» **PROBLEM**
Please reproduce the lines of the records below from the one holding "(560, 280) = (760, 475): none -> pink cup" through the one holding "camera: 175 degrees left, 10 degrees up", inclusive, skipping all pictures.

» **DATA FOR REVIEW**
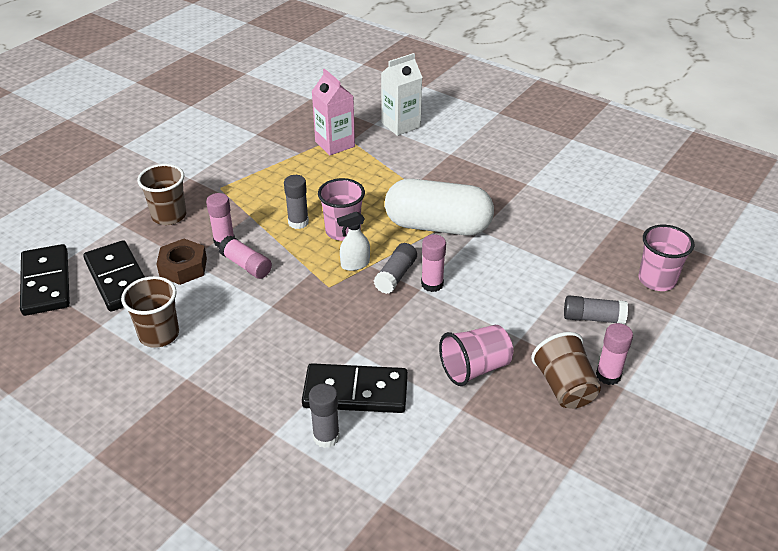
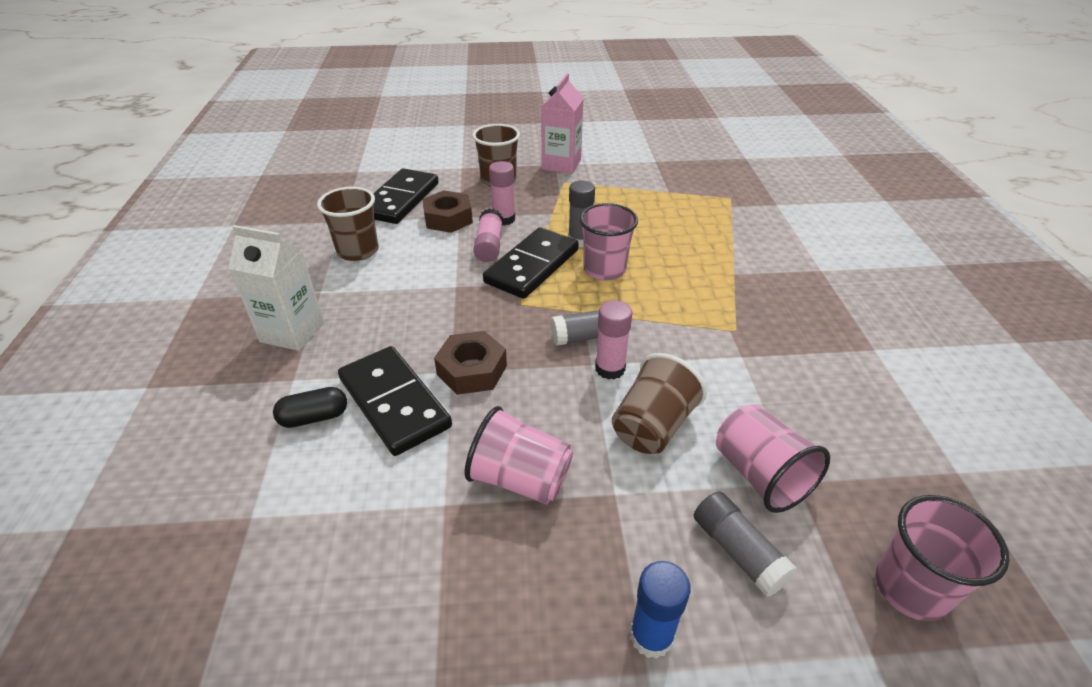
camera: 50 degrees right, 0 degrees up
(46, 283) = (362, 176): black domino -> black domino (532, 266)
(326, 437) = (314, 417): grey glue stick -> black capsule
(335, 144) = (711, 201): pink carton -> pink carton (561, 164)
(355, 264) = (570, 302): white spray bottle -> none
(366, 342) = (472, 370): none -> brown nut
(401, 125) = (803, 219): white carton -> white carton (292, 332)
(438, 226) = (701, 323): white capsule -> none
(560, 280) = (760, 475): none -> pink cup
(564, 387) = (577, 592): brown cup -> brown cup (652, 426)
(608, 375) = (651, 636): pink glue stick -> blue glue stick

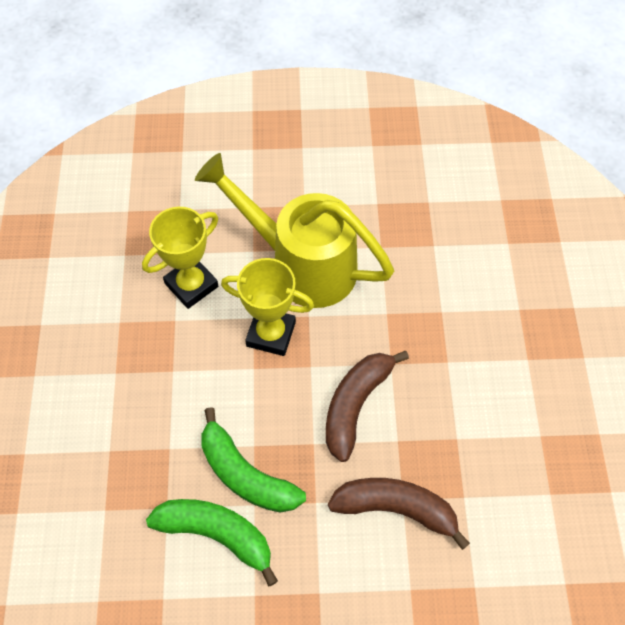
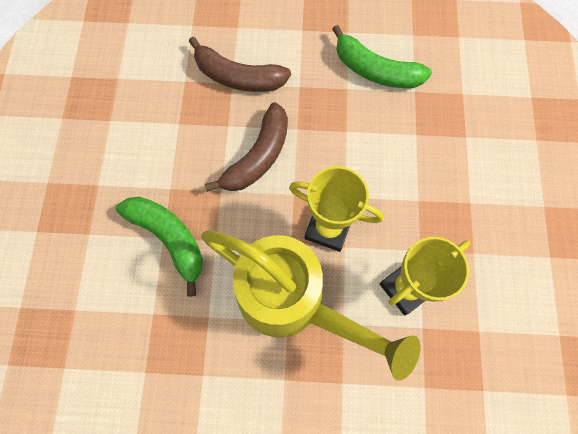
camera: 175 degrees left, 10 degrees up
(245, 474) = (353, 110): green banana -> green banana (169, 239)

--

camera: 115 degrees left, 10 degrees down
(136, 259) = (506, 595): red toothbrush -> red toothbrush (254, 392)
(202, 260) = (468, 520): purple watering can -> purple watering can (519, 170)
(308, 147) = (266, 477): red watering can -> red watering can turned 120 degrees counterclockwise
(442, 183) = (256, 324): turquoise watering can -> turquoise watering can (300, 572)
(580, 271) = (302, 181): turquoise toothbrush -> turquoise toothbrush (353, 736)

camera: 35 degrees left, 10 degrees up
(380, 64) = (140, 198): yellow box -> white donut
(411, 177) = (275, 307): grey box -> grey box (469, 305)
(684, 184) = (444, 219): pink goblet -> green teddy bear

» **SOLUTION FOR THIS EXERCISE**
(560, 280) = (760, 475): none -> pink cup
(564, 387) = (577, 592): brown cup -> brown cup (652, 426)
(608, 375) = (651, 636): pink glue stick -> blue glue stick

camera: 175 degrees left, 10 degrees up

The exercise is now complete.